Task to complete:
Ignoring every picture, transcribe the data in full as it stands.

Available data:
'''
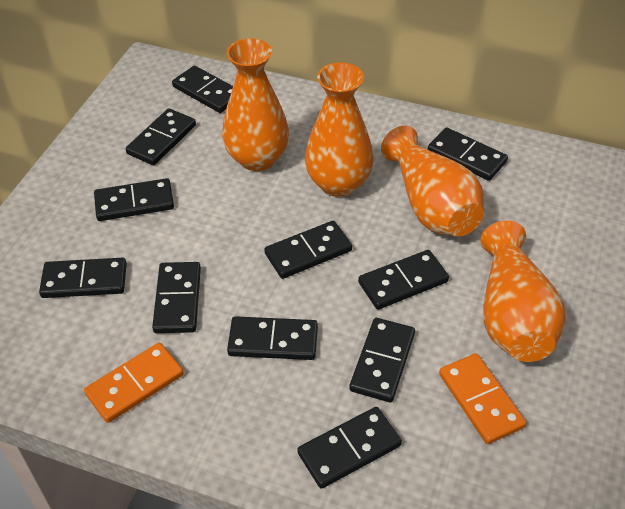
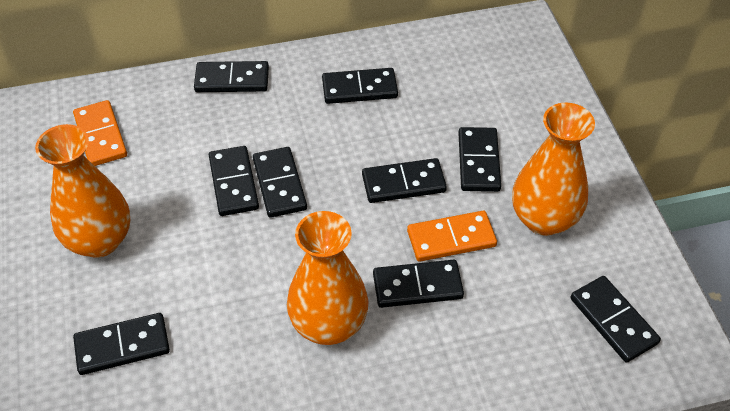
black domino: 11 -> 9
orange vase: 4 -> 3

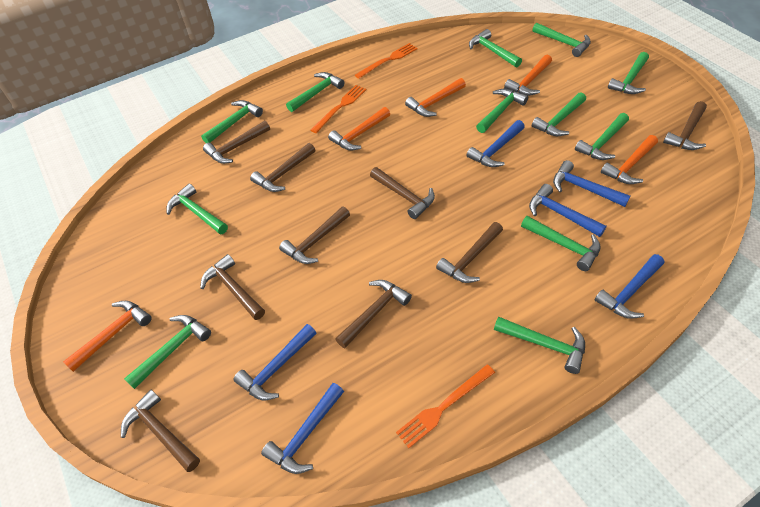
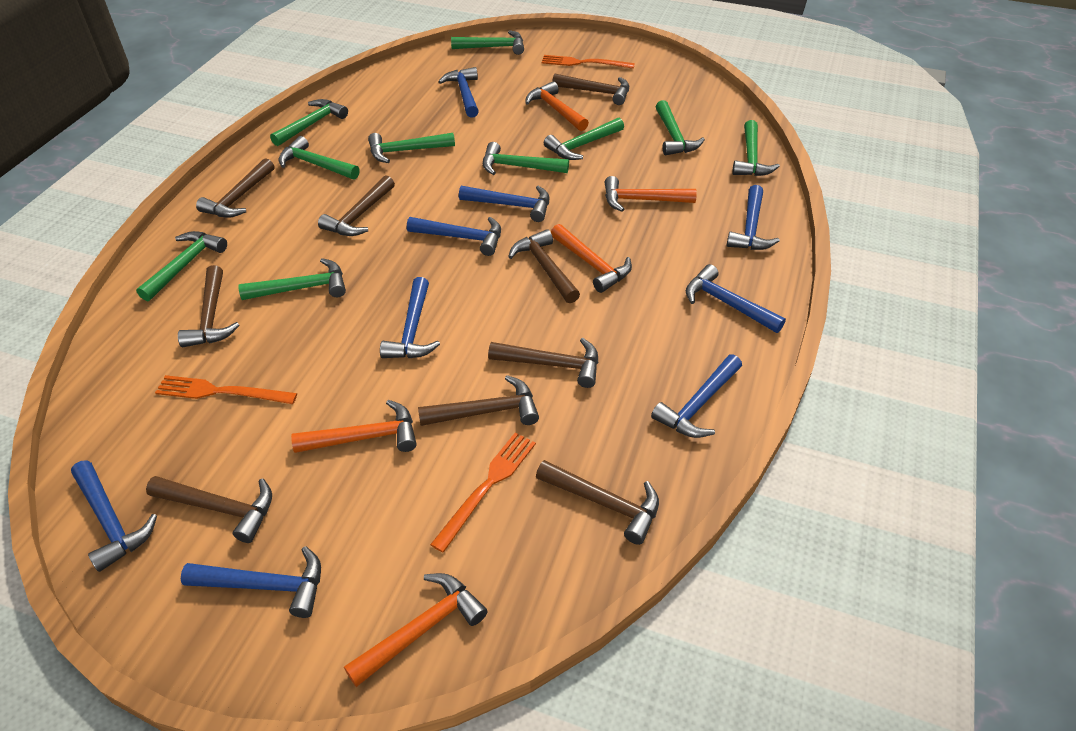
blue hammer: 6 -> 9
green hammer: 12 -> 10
'''
Solution to this task:
black domino: 11 -> 9
orange vase: 4 -> 3

blue hammer: 6 -> 9
green hammer: 12 -> 10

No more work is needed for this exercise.